Aim of the task:
Repeat the lines below exactly as written, please, from the line with "cyan cone A6 level 3 -> cyan cone B8 level 1" to the line with "grey brick O7", both lines included, and no others.

Exercise inputs:
Start of Block

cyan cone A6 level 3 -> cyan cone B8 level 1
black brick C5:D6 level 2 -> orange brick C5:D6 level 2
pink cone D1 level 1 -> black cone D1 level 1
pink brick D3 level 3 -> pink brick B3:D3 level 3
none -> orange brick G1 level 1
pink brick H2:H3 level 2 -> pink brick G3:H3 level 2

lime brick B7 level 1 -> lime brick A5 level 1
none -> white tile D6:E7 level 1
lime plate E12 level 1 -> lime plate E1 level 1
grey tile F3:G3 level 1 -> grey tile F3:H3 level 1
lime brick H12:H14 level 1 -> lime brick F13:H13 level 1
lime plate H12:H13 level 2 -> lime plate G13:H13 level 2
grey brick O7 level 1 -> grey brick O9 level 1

End of Block
Start of Block

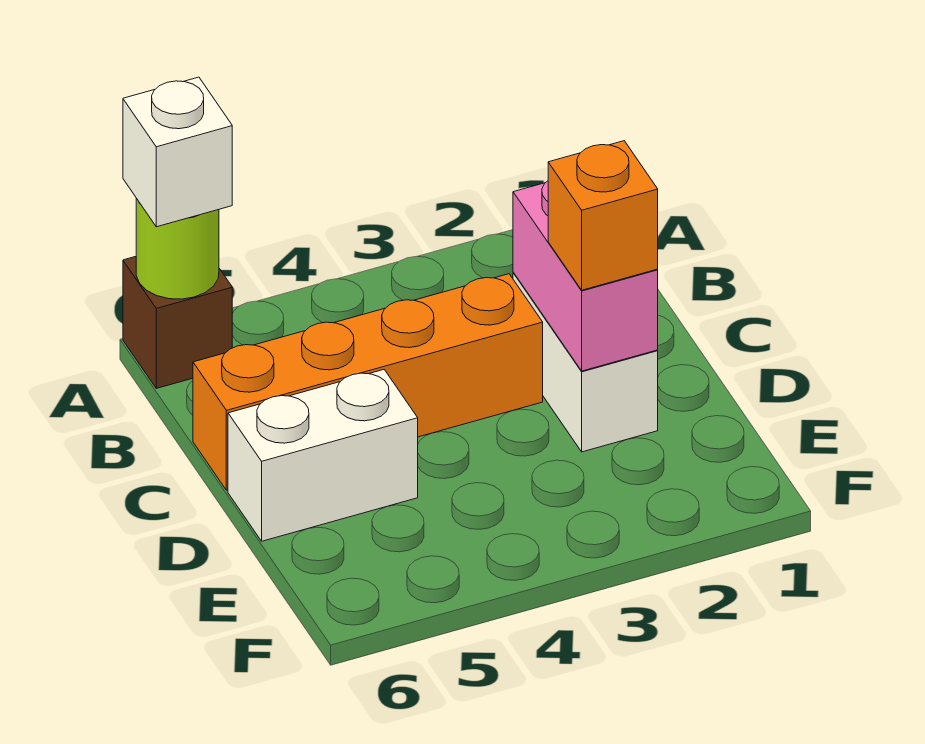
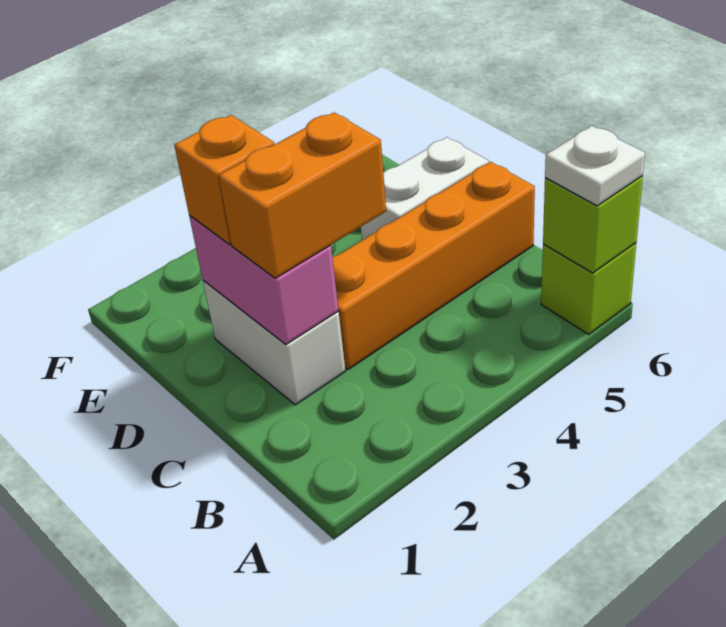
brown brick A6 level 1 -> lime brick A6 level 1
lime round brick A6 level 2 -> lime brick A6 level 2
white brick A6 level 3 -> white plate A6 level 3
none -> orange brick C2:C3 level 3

End of Block

Written solution:
cyan cone A6 level 3 -> cyan cone B8 level 1
black brick C5:D6 level 2 -> orange brick C5:D6 level 2
pink cone D1 level 1 -> black cone D1 level 1
pink brick D3 level 3 -> pink brick B3:D3 level 3
none -> orange brick G1 level 1
pink brick H2:H3 level 2 -> pink brick G3:H3 level 2

lime brick B7 level 1 -> lime brick A5 level 1
none -> white tile D6:E7 level 1
lime plate E12 level 1 -> lime plate E1 level 1
grey tile F3:G3 level 1 -> grey tile F3:H3 level 1
lime brick H12:H14 level 1 -> lime brick F13:H13 level 1
lime plate H12:H13 level 2 -> lime plate G13:H13 level 2
grey brick O7 level 1 -> grey brick O9 level 1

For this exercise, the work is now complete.